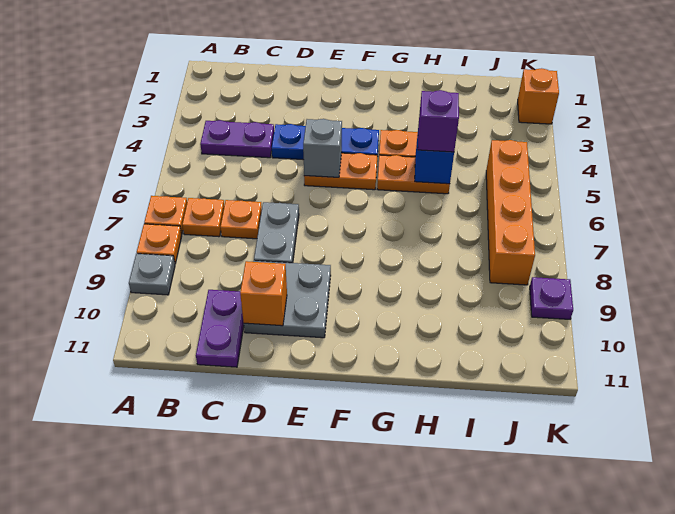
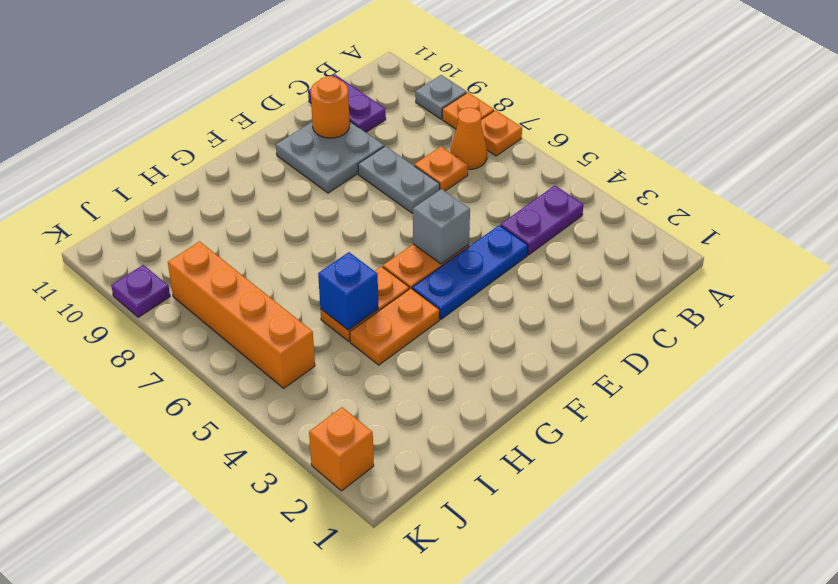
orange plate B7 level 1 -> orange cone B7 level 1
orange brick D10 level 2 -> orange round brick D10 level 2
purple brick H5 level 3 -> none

--

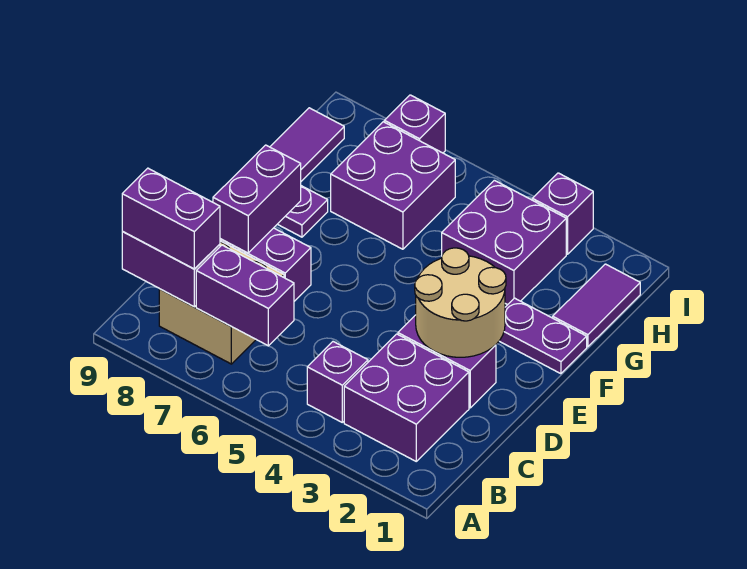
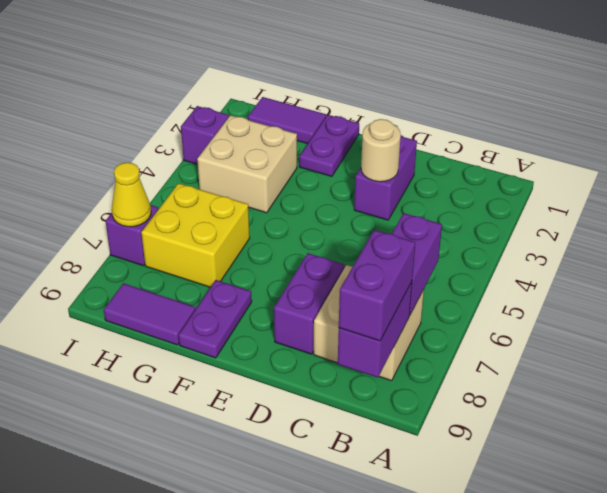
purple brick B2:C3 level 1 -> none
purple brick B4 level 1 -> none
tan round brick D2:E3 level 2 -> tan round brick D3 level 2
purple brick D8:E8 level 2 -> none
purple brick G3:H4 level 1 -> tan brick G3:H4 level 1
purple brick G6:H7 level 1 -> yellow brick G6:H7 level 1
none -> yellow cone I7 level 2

(What needs to be done) Take exactly the lines from the one containing "purple brick B2:C3 level 1 -> none" through the one containing "none -> yellow cone I7 level 2" in the data above, and output them with nothing added.

(Problem solution)
purple brick B2:C3 level 1 -> none
purple brick B4 level 1 -> none
tan round brick D2:E3 level 2 -> tan round brick D3 level 2
purple brick D8:E8 level 2 -> none
purple brick G3:H4 level 1 -> tan brick G3:H4 level 1
purple brick G6:H7 level 1 -> yellow brick G6:H7 level 1
none -> yellow cone I7 level 2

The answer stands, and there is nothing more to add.